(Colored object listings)
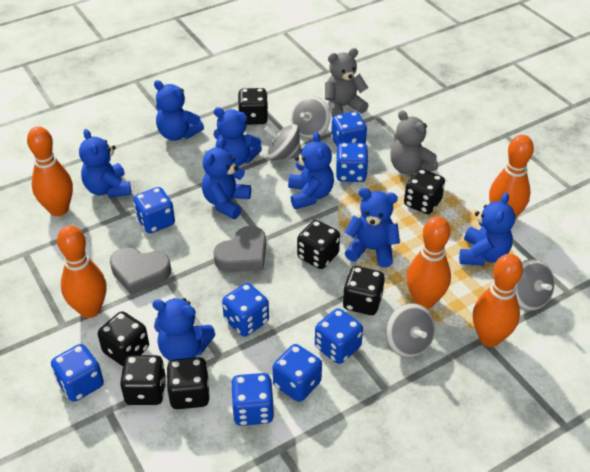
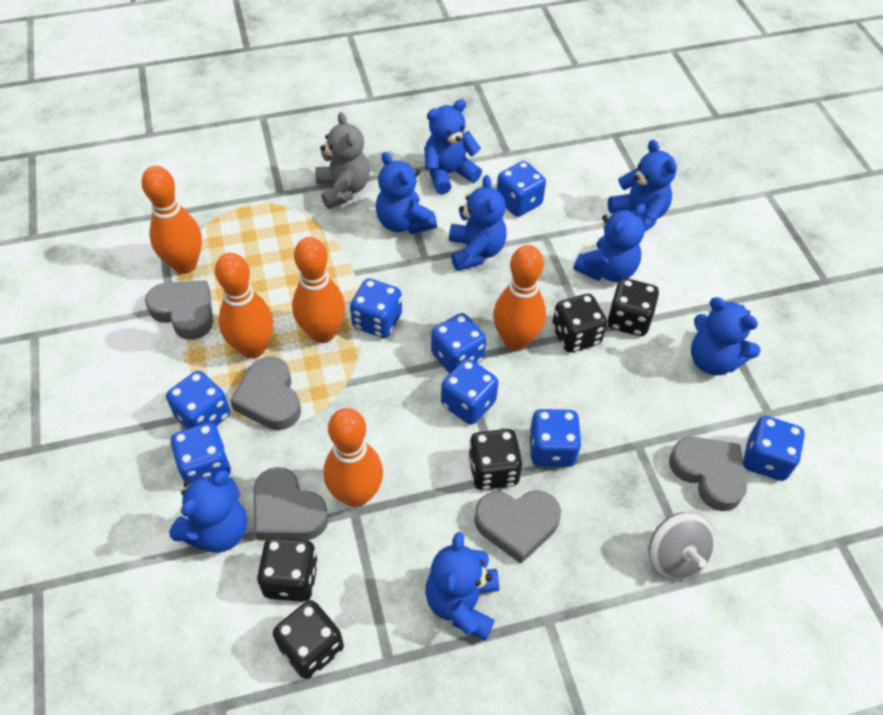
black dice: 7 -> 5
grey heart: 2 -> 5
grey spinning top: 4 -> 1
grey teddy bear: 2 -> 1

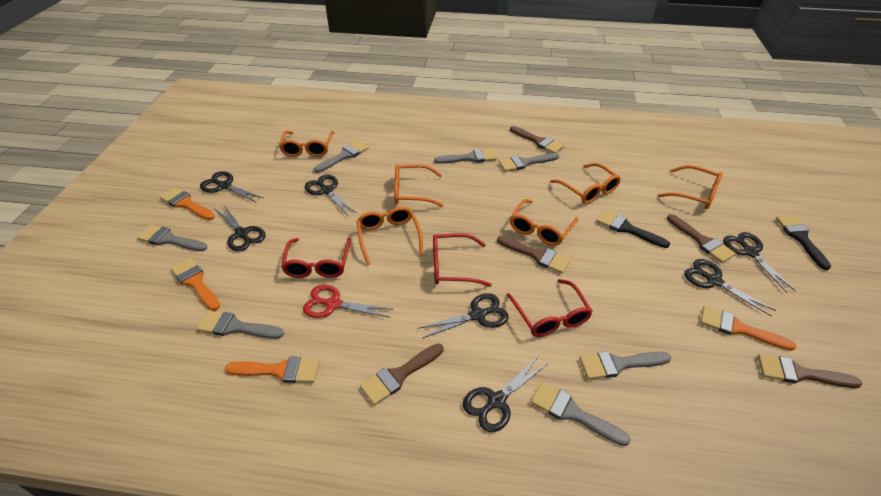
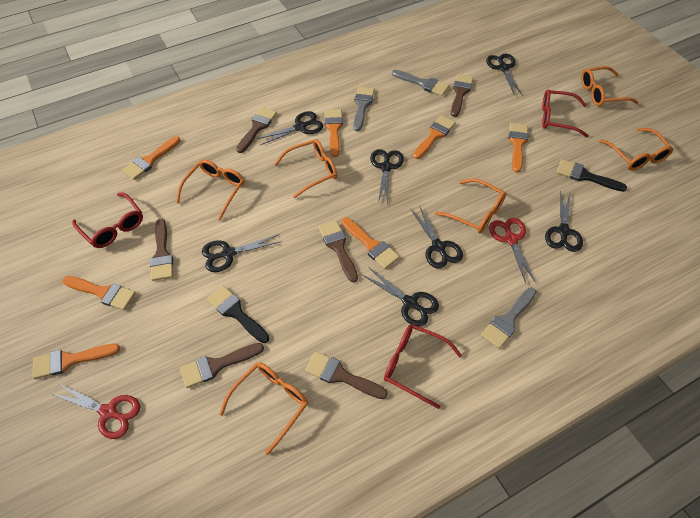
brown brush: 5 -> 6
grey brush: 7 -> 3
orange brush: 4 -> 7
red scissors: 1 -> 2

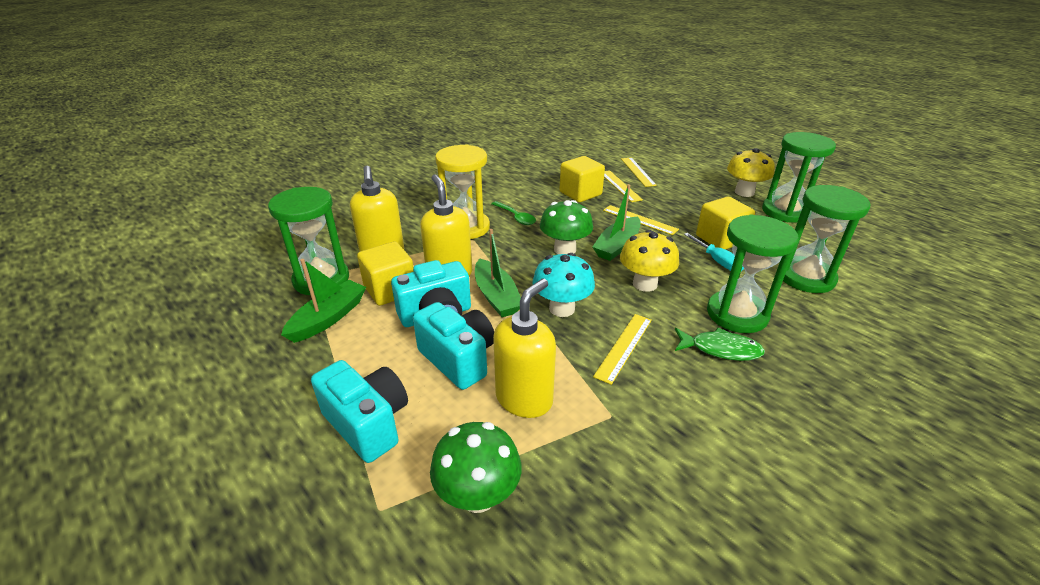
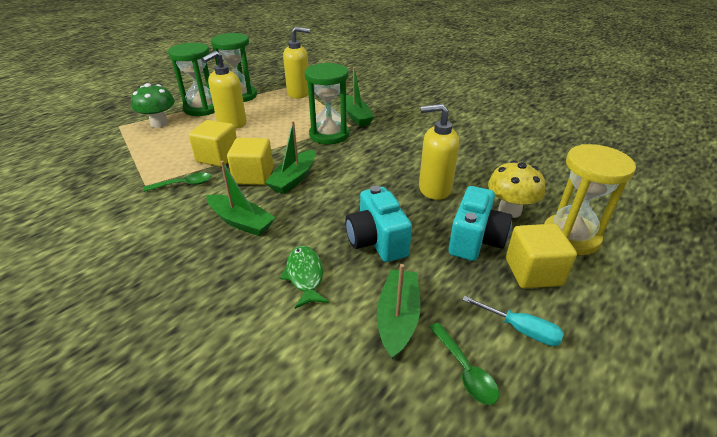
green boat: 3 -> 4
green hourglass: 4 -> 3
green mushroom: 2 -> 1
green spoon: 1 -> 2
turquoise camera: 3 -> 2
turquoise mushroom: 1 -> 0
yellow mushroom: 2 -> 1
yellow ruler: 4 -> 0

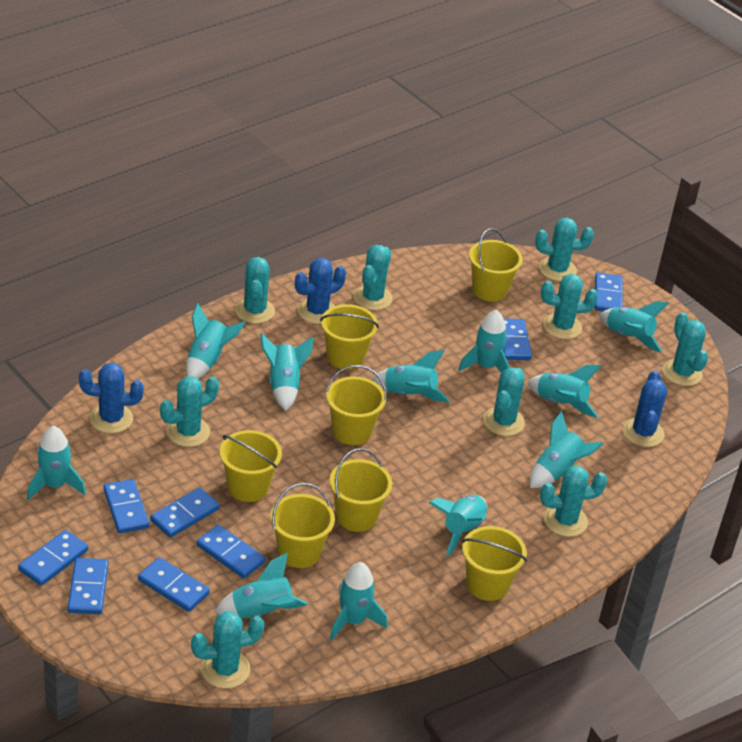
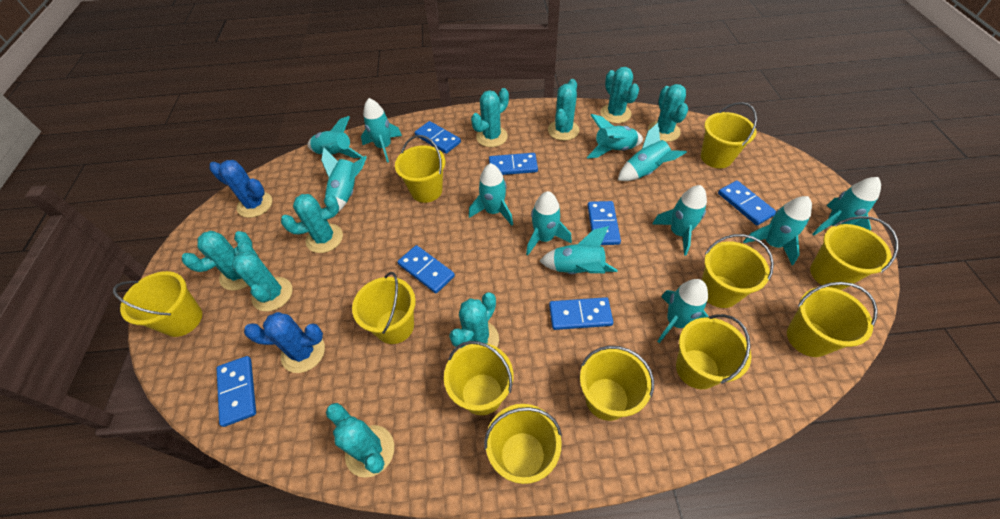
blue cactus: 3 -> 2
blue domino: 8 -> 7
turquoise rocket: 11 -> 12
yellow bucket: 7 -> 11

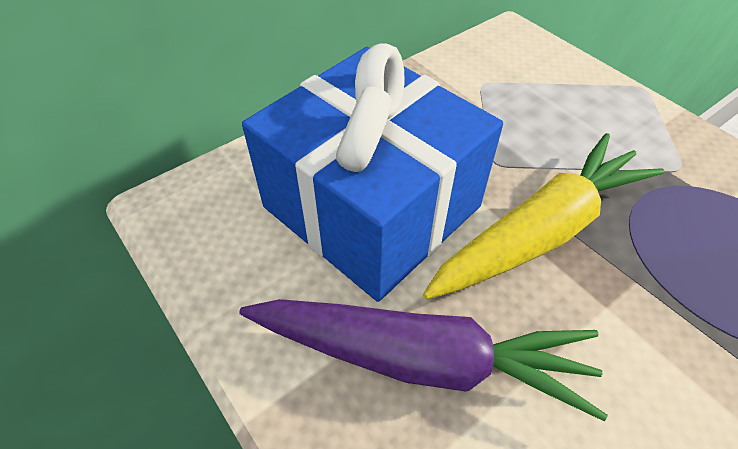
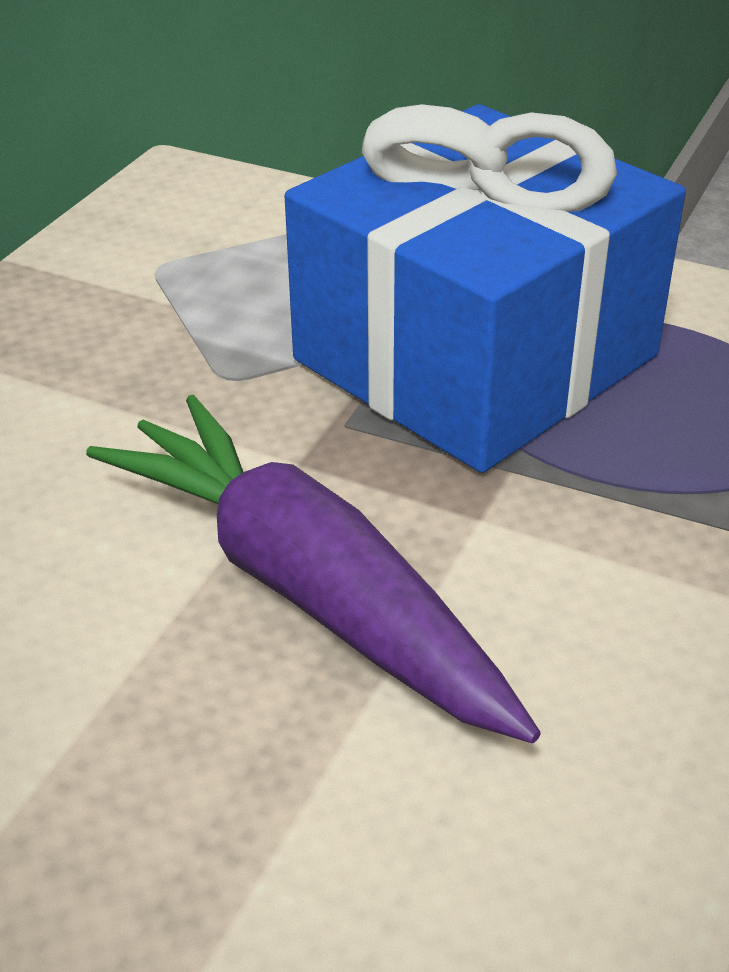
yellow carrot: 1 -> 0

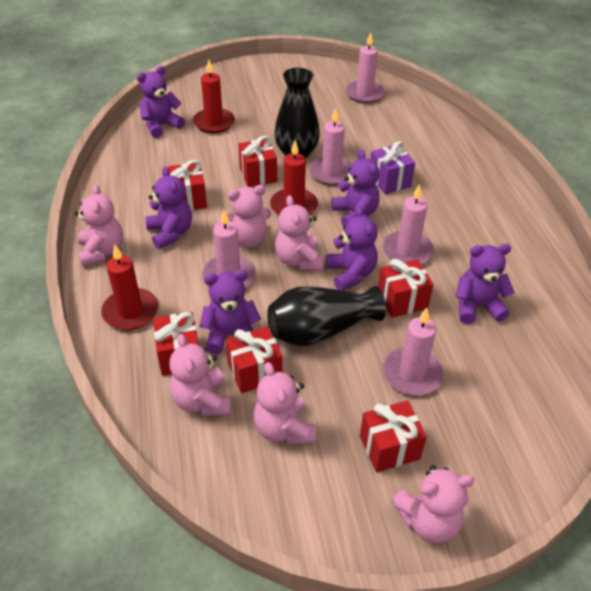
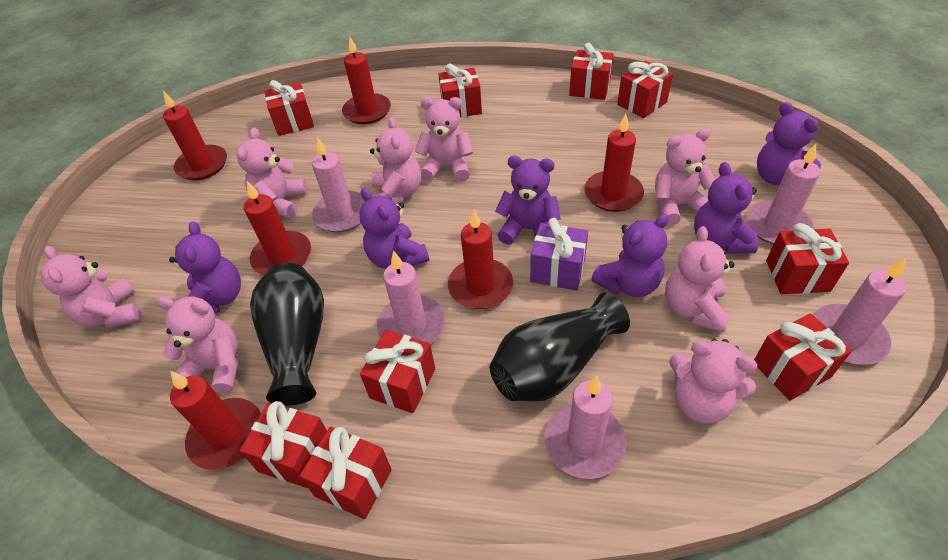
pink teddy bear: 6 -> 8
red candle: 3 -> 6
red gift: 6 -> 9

Problem requirements: Output the records exactly, and let none of their pictures appear in the copy.

Task answer:
black dice: 7 -> 5
grey heart: 2 -> 5
grey spinning top: 4 -> 1
grey teddy bear: 2 -> 1

brown brush: 5 -> 6
grey brush: 7 -> 3
orange brush: 4 -> 7
red scissors: 1 -> 2

green boat: 3 -> 4
green hourglass: 4 -> 3
green mushroom: 2 -> 1
green spoon: 1 -> 2
turquoise camera: 3 -> 2
turquoise mushroom: 1 -> 0
yellow mushroom: 2 -> 1
yellow ruler: 4 -> 0

blue cactus: 3 -> 2
blue domino: 8 -> 7
turquoise rocket: 11 -> 12
yellow bucket: 7 -> 11

yellow carrot: 1 -> 0

pink teddy bear: 6 -> 8
red candle: 3 -> 6
red gift: 6 -> 9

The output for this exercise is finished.